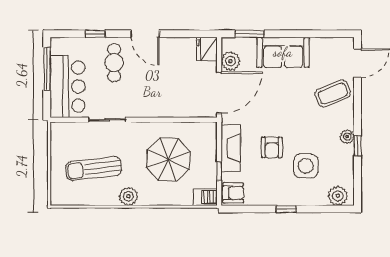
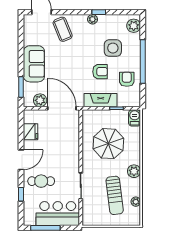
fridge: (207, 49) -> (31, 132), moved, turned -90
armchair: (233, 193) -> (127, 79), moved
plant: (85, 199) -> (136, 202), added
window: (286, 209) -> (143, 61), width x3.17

* * *

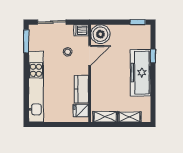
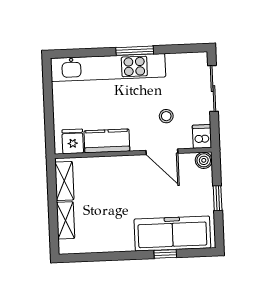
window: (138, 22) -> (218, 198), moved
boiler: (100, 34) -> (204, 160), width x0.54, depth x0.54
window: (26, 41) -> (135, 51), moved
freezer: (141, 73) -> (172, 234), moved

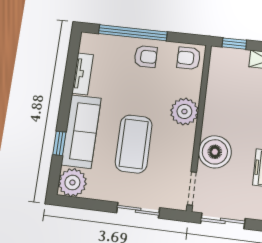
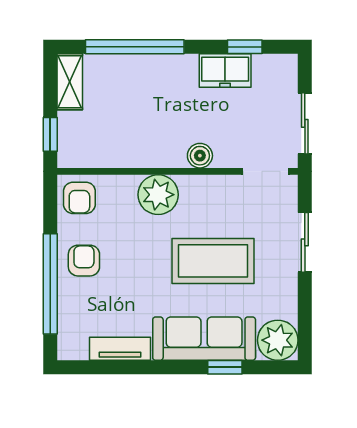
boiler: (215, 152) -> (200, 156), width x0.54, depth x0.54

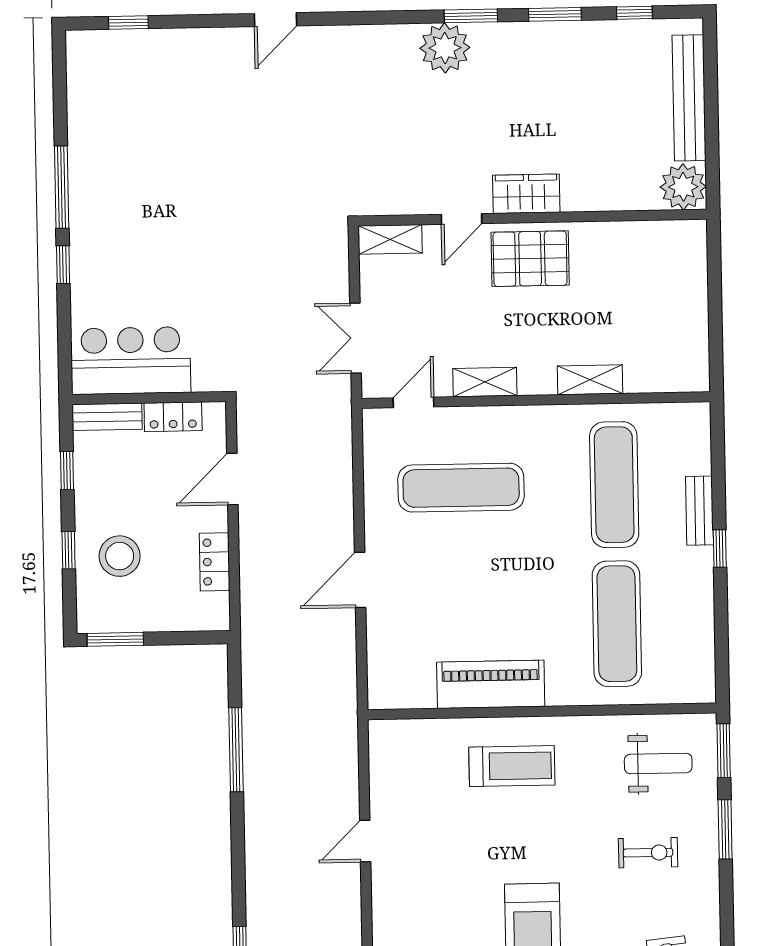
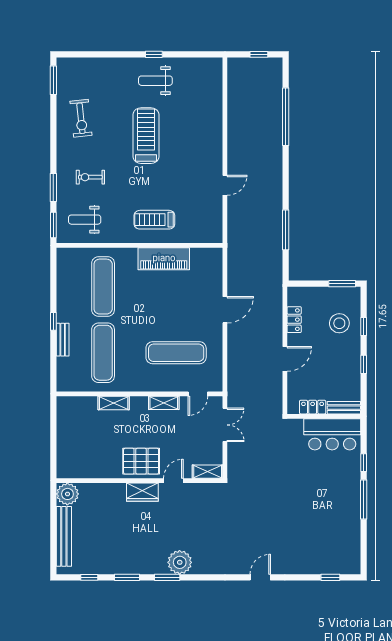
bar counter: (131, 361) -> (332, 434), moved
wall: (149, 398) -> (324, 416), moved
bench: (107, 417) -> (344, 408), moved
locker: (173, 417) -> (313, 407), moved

*Assignment:*
Looking at the listing above, which lines run from the one containing "boiler: (100, 34)" through the one containing "locker: (173, 417) -> (313, 407), moved"? Print exactly those, ends included, pictures excluded.

*Answer to this task:*
boiler: (100, 34) -> (204, 160), width x0.54, depth x0.54
window: (26, 41) -> (135, 51), moved
freezer: (141, 73) -> (172, 234), moved

boiler: (215, 152) -> (200, 156), width x0.54, depth x0.54

bar counter: (131, 361) -> (332, 434), moved
wall: (149, 398) -> (324, 416), moved
bench: (107, 417) -> (344, 408), moved
locker: (173, 417) -> (313, 407), moved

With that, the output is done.